RECORDS SUPPLIED START

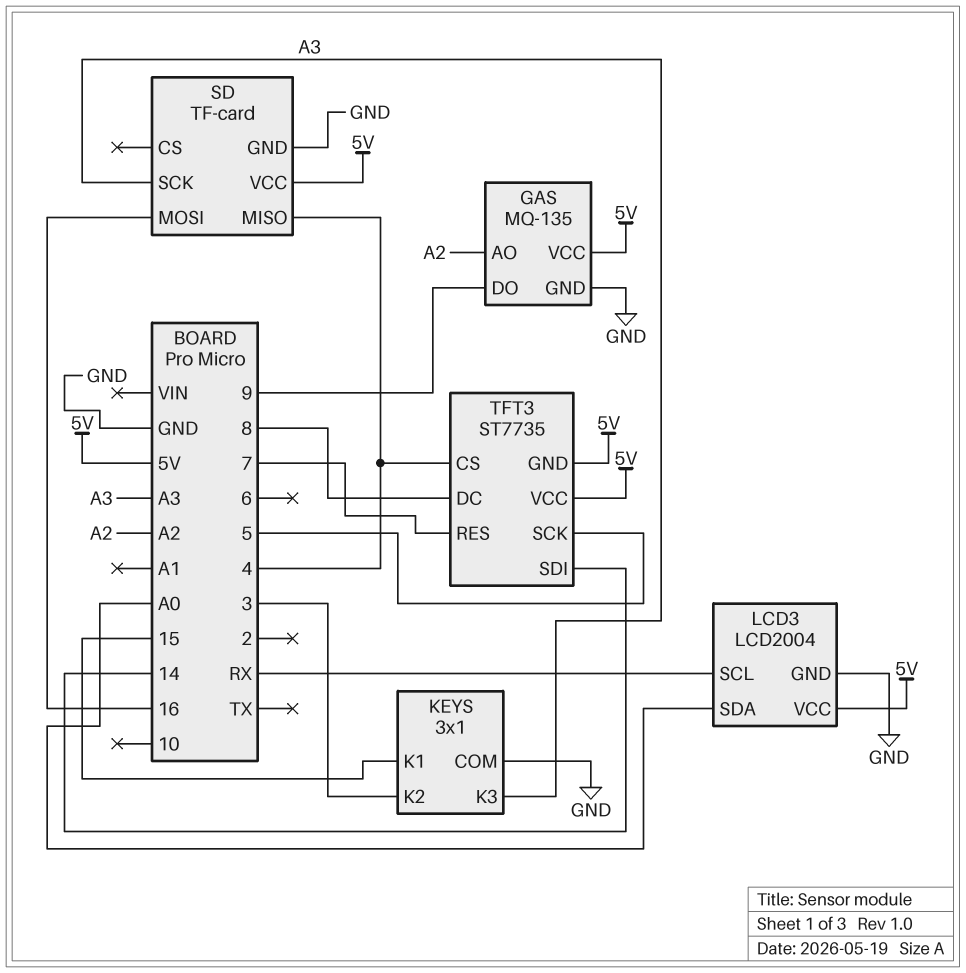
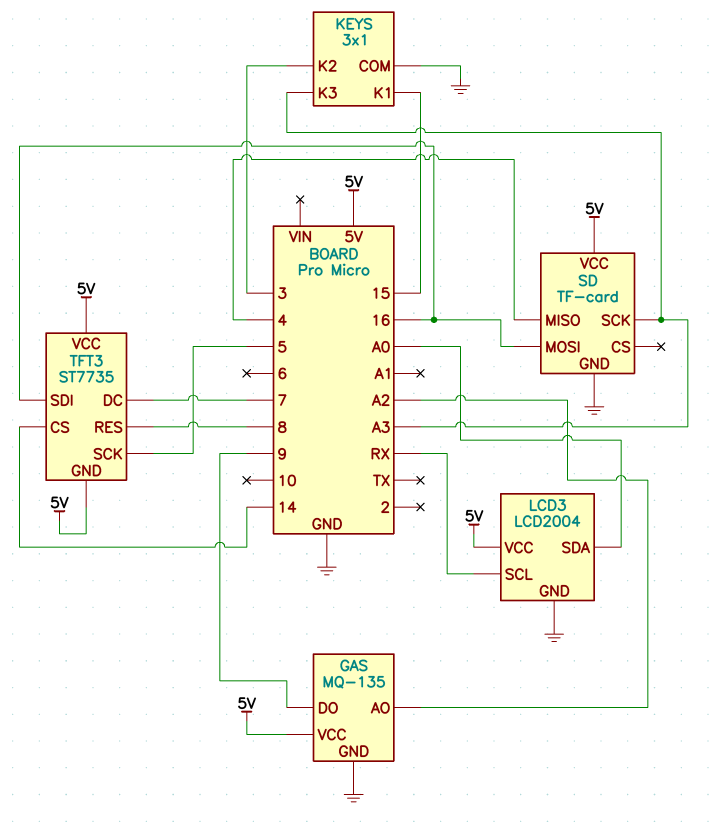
TFT3 pin CS: 4 -> 14
TFT3 pin DC: 8 -> 7
TFT3 pin RES: 7 -> 8
TFT3 pin SDI: 14 -> 16

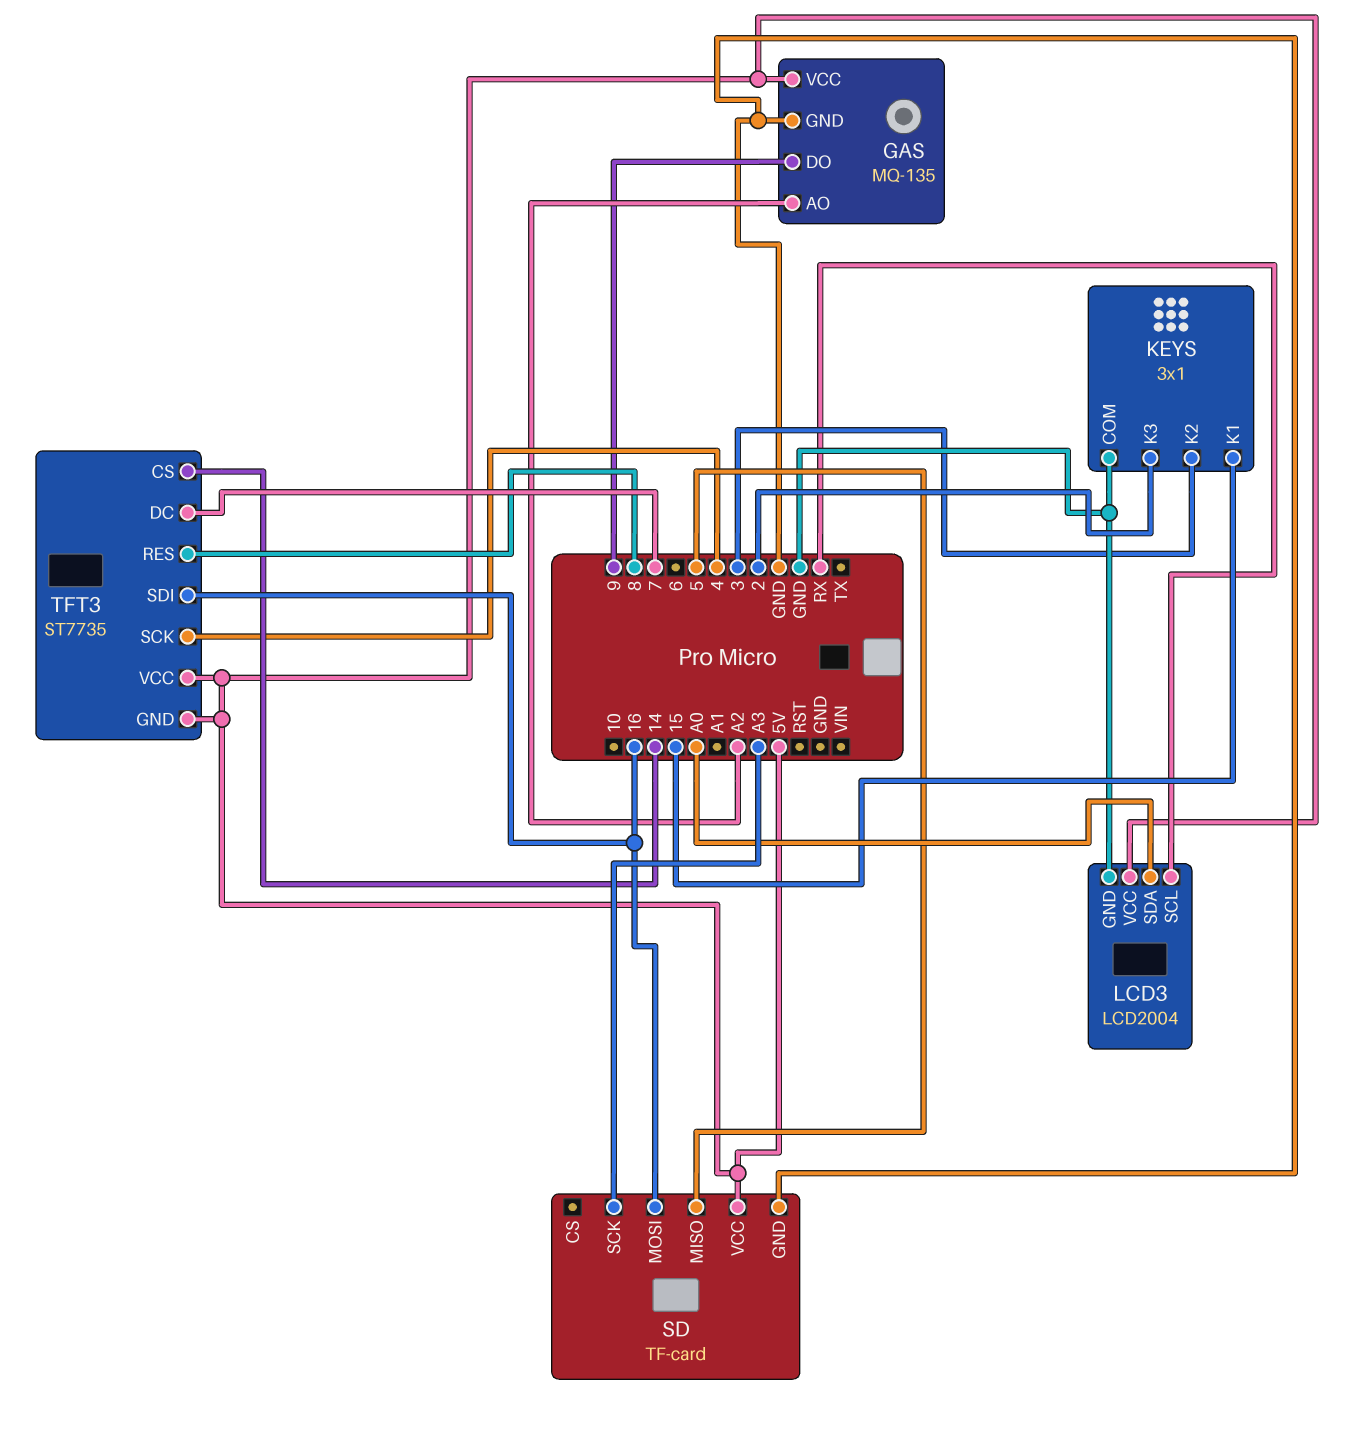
KEYS pin K3: A3 -> 2
SD pin MISO: 4 -> 5
TFT3 pin SCK: 5 -> 4

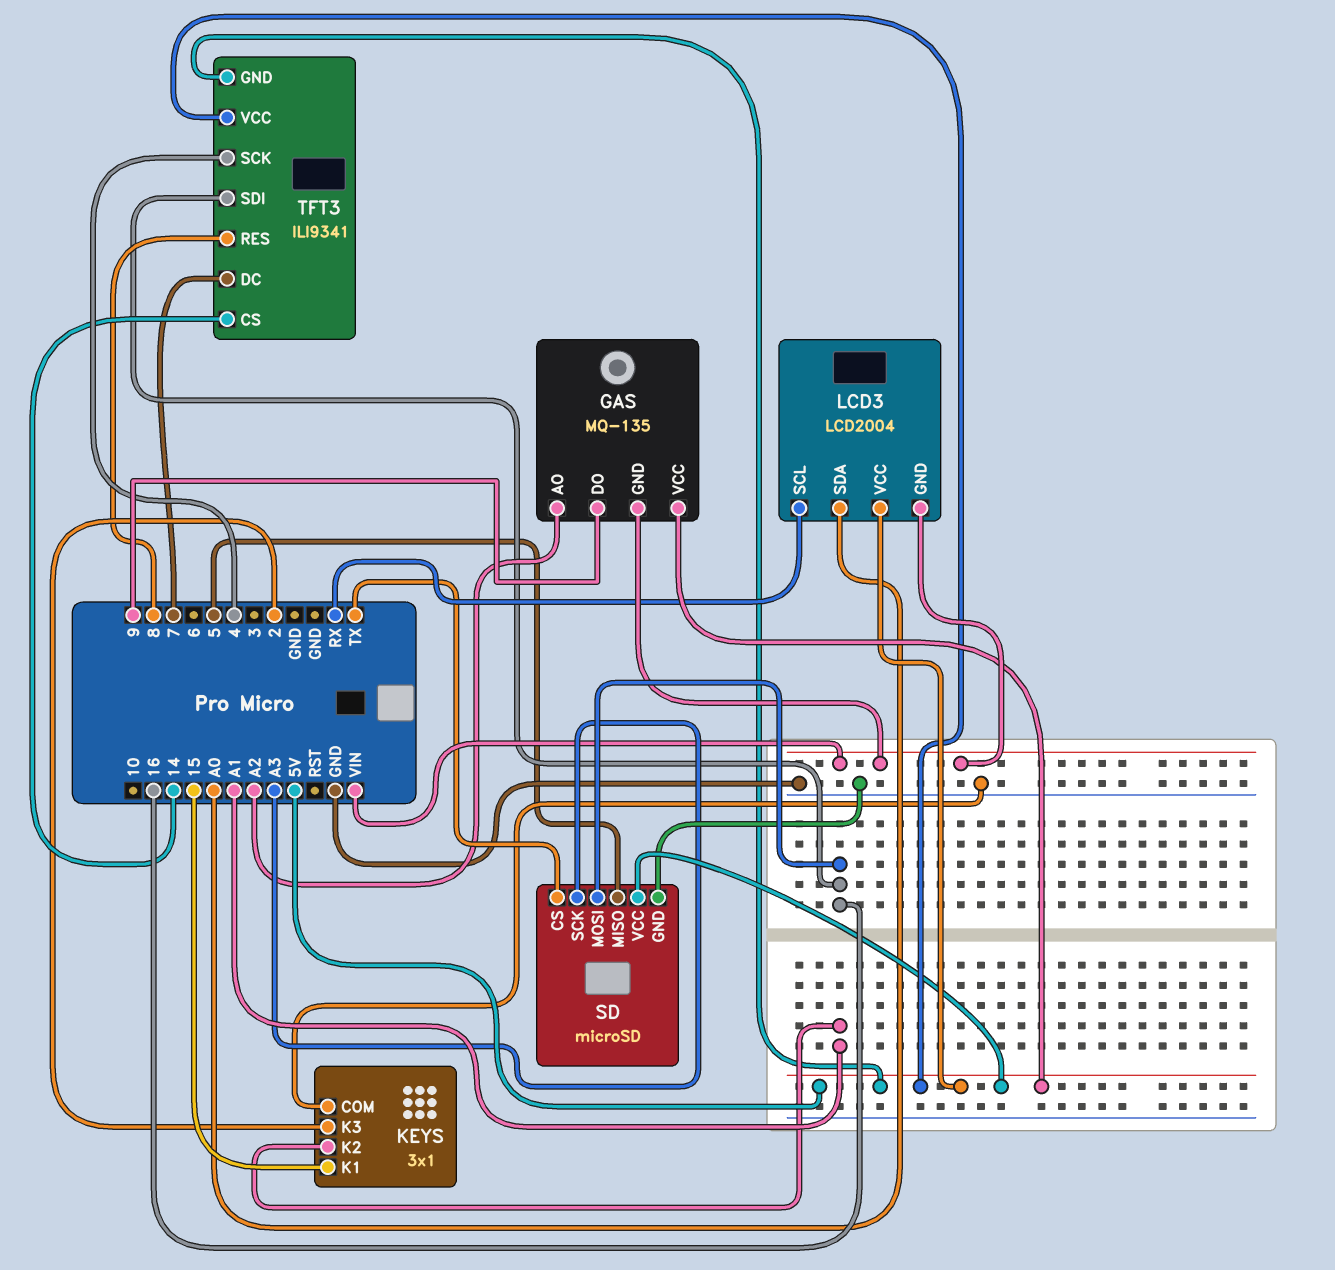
GAS pin GND: GND -> VIN
KEYS pin K2: 3 -> A1
LCD3 pin GND: GND -> VIN
SD: TF-card -> microSD
SD pin CS: none -> TX
TFT3: ST7735 -> ILI9341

RECORDS SUPPLIED END

● TASK INSTRUCTIONS: The response should repeat every entry above exactly and include none of the pictures.

● EXERCISE ANSWER:
TFT3 pin CS: 4 -> 14
TFT3 pin DC: 8 -> 7
TFT3 pin RES: 7 -> 8
TFT3 pin SDI: 14 -> 16

KEYS pin K3: A3 -> 2
SD pin MISO: 4 -> 5
TFT3 pin SCK: 5 -> 4

GAS pin GND: GND -> VIN
KEYS pin K2: 3 -> A1
LCD3 pin GND: GND -> VIN
SD: TF-card -> microSD
SD pin CS: none -> TX
TFT3: ST7735 -> ILI9341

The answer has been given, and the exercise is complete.